[Exercise instructions] Transcribe the records from the line containing "yellow brick F5" onward, up to and including the final line, exactly and without anything else.

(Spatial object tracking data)
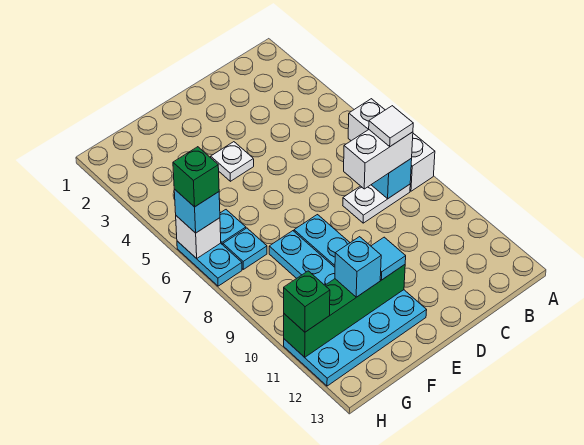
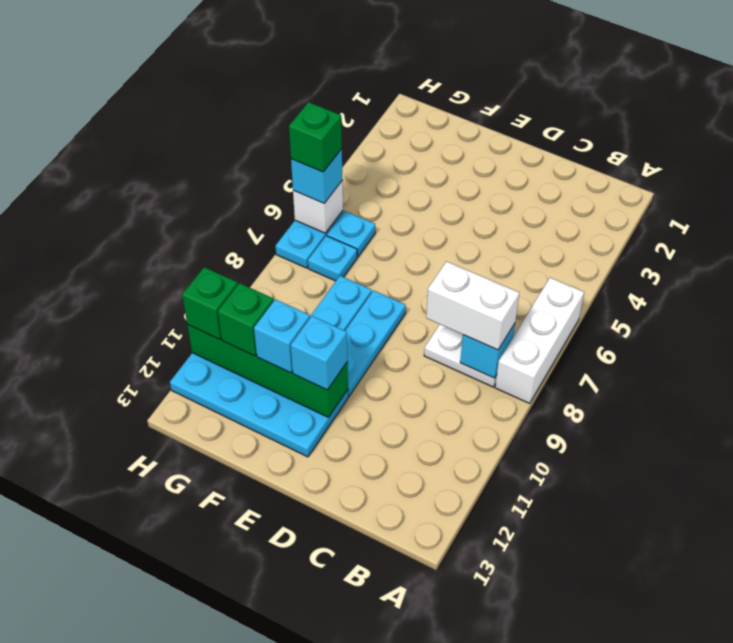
white tile B8 level 4 -> none
white plate E4 level 1 -> none
cyan tile E11 level 3 -> cyan brick E11 level 3
none -> green brick G11 level 3

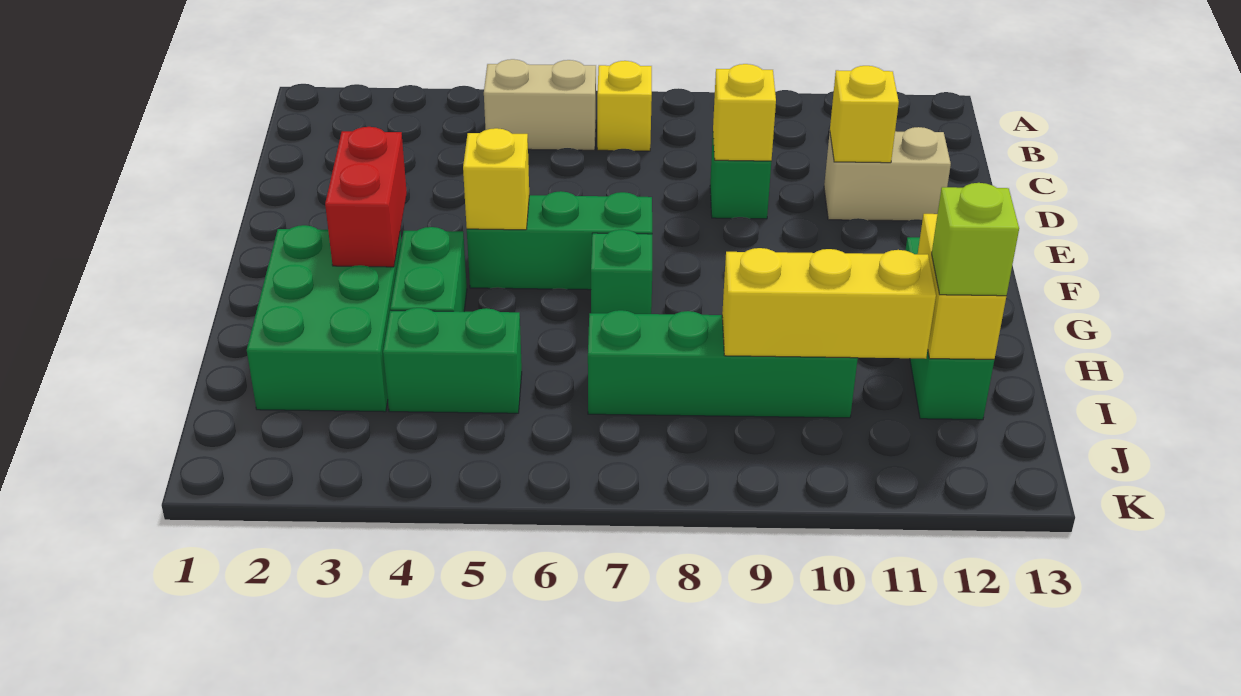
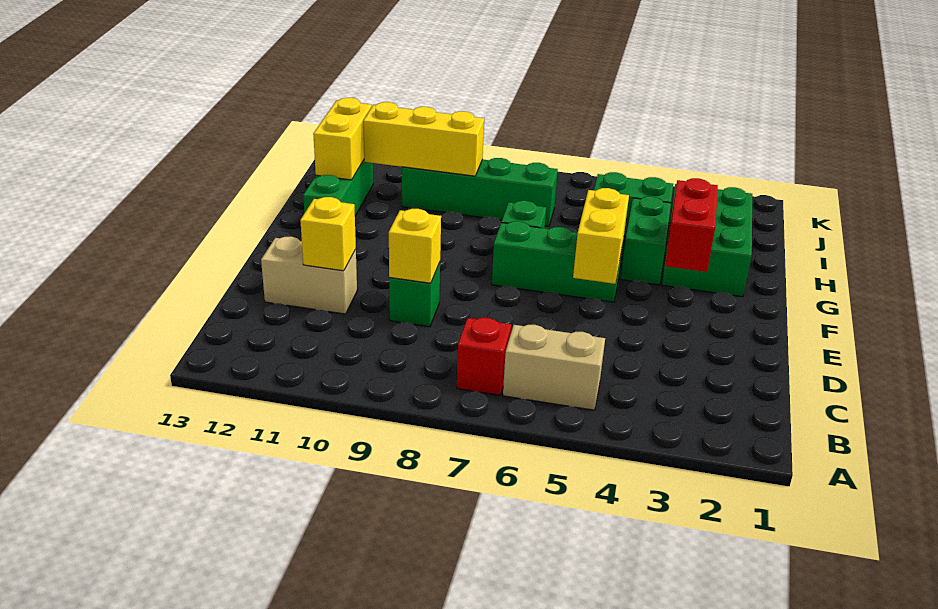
yellow brick B7 level 1 -> red brick B7 level 1
yellow brick F5 level 2 -> yellow brick E5:F5 level 2
lime brick I12 level 3 -> none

[Expected output]
yellow brick F5 level 2 -> yellow brick E5:F5 level 2
lime brick I12 level 3 -> none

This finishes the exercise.